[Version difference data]
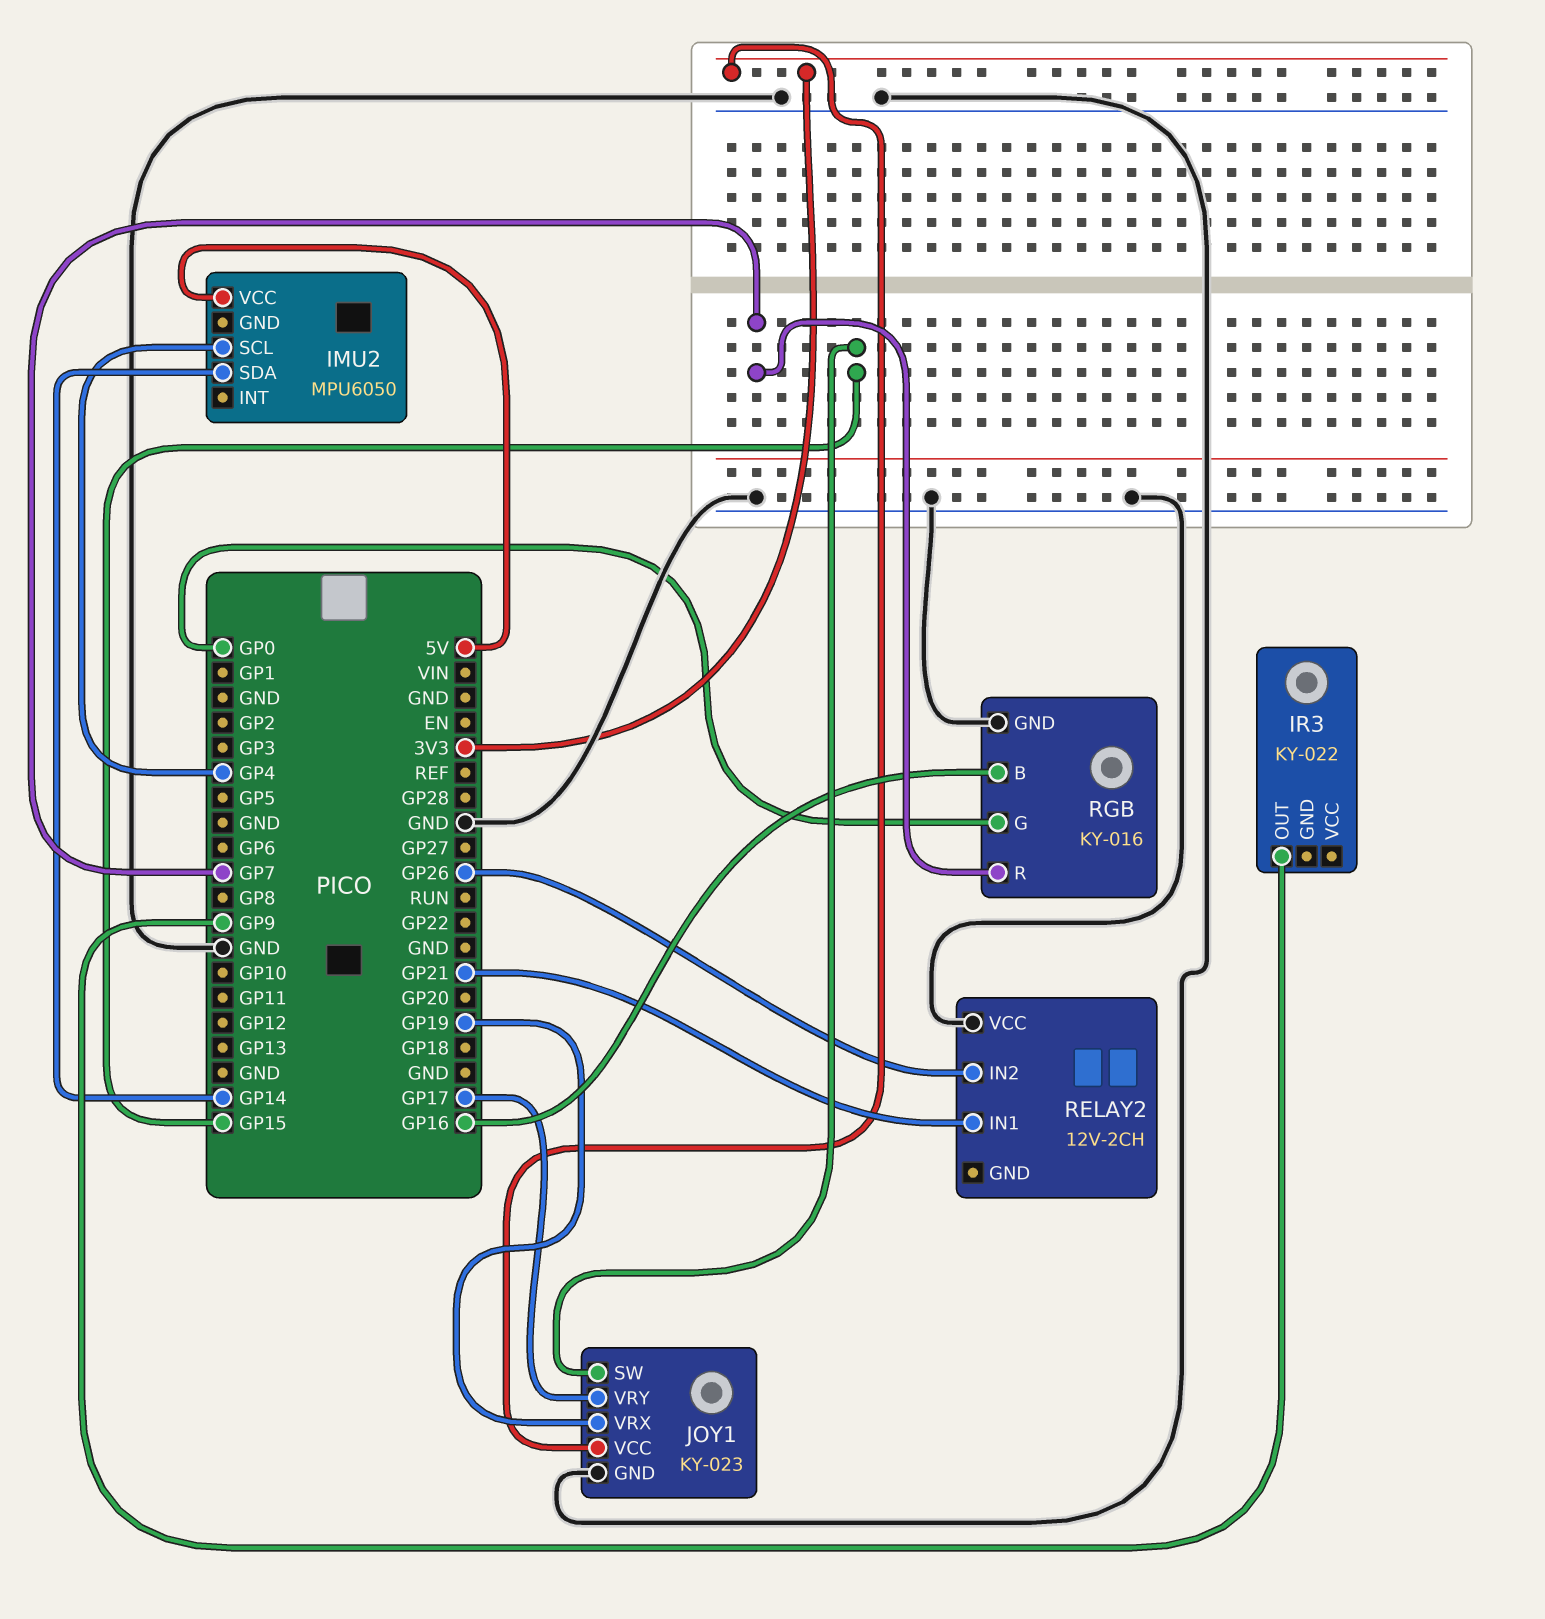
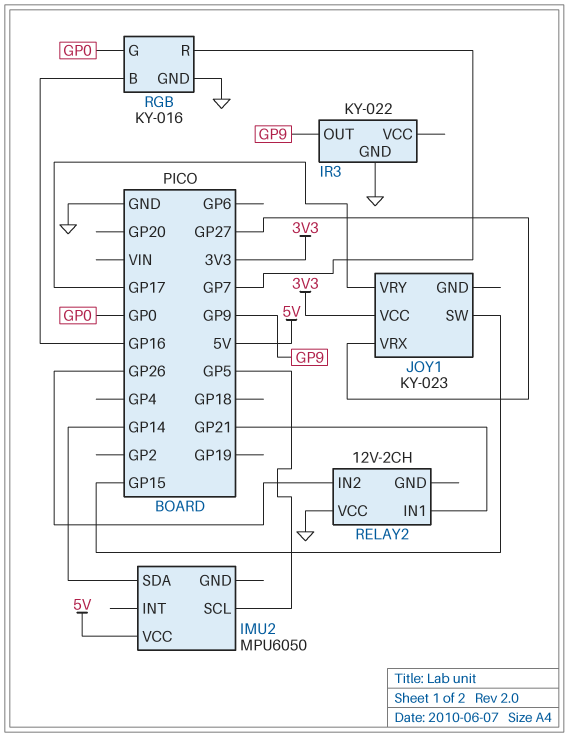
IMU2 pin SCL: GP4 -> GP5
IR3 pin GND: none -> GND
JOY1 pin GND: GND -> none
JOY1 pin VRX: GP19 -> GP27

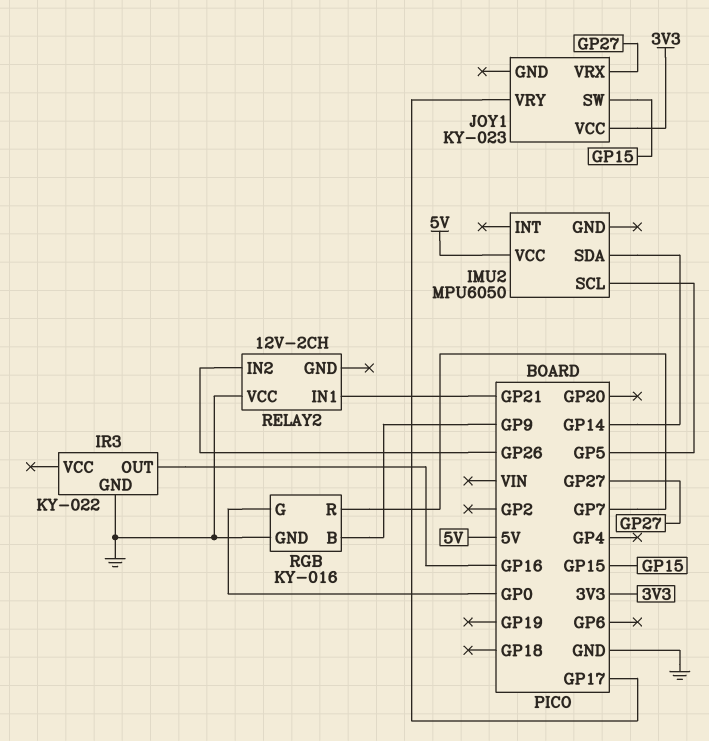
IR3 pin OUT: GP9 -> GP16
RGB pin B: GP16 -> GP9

--

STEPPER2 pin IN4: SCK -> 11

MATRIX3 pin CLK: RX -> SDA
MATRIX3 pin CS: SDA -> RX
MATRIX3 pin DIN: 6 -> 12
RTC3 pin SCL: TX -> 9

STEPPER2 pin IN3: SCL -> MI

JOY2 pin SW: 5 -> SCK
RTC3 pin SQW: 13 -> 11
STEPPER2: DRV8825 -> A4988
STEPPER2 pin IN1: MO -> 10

= Aim of the exercise =
Using the data above, reproduce exactly the lines from the line that contains "RTC3 pin SQW: 13 -> 11" through the line that contains "STEPPER2 pin IN1: MO -> 10", including both.

= Solution to the problem =
RTC3 pin SQW: 13 -> 11
STEPPER2: DRV8825 -> A4988
STEPPER2 pin IN1: MO -> 10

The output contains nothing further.